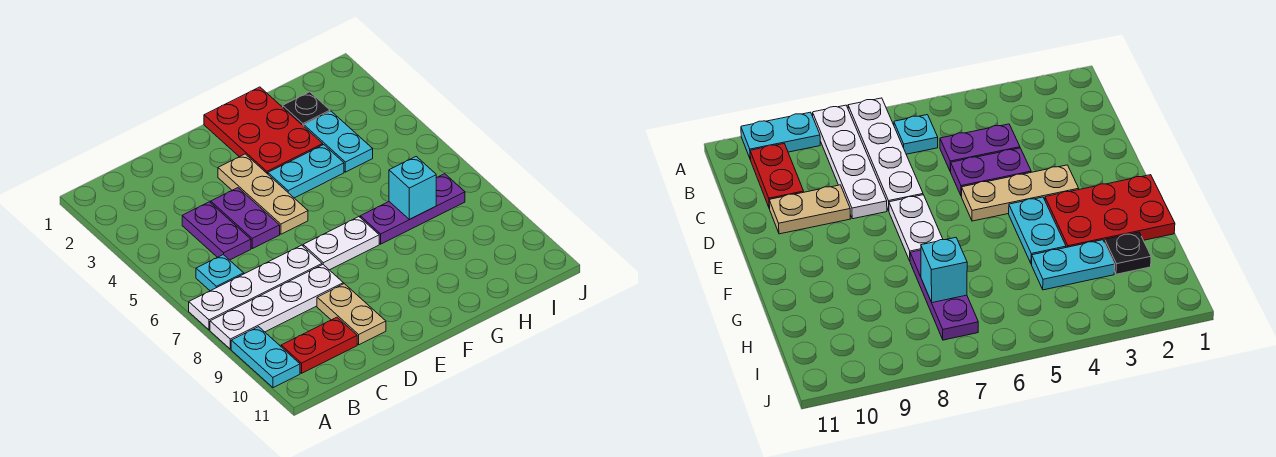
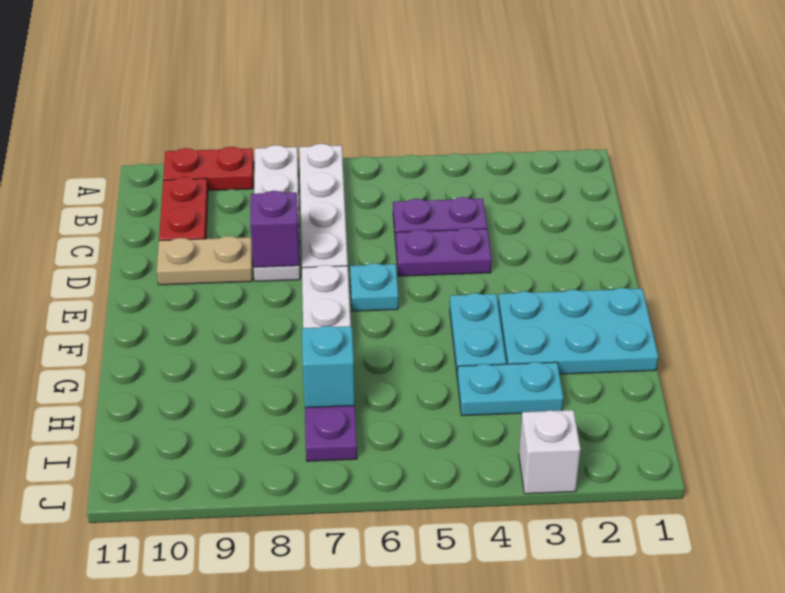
cyan plate A9:A10 level 1 -> red plate A9:A10 level 1
cyan plate B6 level 1 -> cyan plate E6 level 1
none -> purple brick D8 level 2
tan plate E3:E5 level 1 -> none
red plate F1:G3 level 1 -> cyan plate F1:G3 level 1
black plate H2 level 1 -> none
none -> white brick J3 level 1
********
**TASK DIRECTIONS:**
Exclude all images, then retype the records above without alteration.

**EXERCISE ANSWER:**
cyan plate A9:A10 level 1 -> red plate A9:A10 level 1
cyan plate B6 level 1 -> cyan plate E6 level 1
none -> purple brick D8 level 2
tan plate E3:E5 level 1 -> none
red plate F1:G3 level 1 -> cyan plate F1:G3 level 1
black plate H2 level 1 -> none
none -> white brick J3 level 1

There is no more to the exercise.